• RECORDS SUPPLIED:
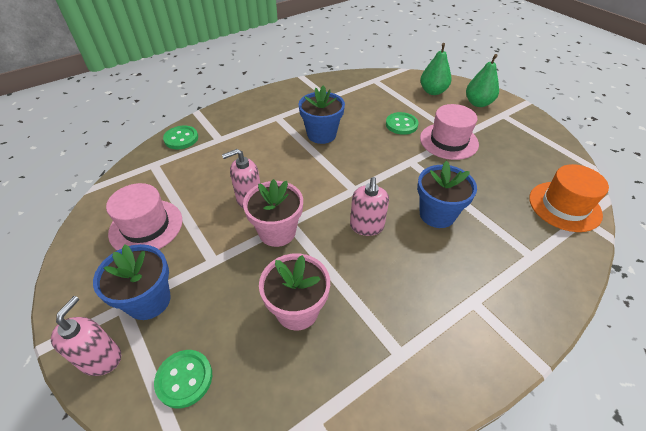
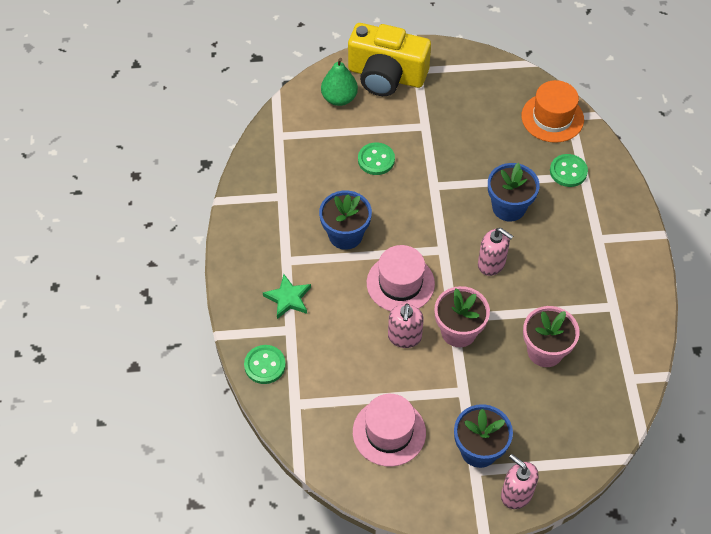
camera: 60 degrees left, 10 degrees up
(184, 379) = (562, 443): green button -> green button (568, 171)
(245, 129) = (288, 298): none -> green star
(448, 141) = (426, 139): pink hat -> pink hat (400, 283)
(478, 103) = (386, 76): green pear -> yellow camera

• PROBLEM REQUIREMENTS:
Please return exactly the lines that run from the line with "(245, 129) = (288, 298): none -> green star" through the end of the records above, both included, and nothing more.

• WRITTEN SOLUTION:
(245, 129) = (288, 298): none -> green star
(448, 141) = (426, 139): pink hat -> pink hat (400, 283)
(478, 103) = (386, 76): green pear -> yellow camera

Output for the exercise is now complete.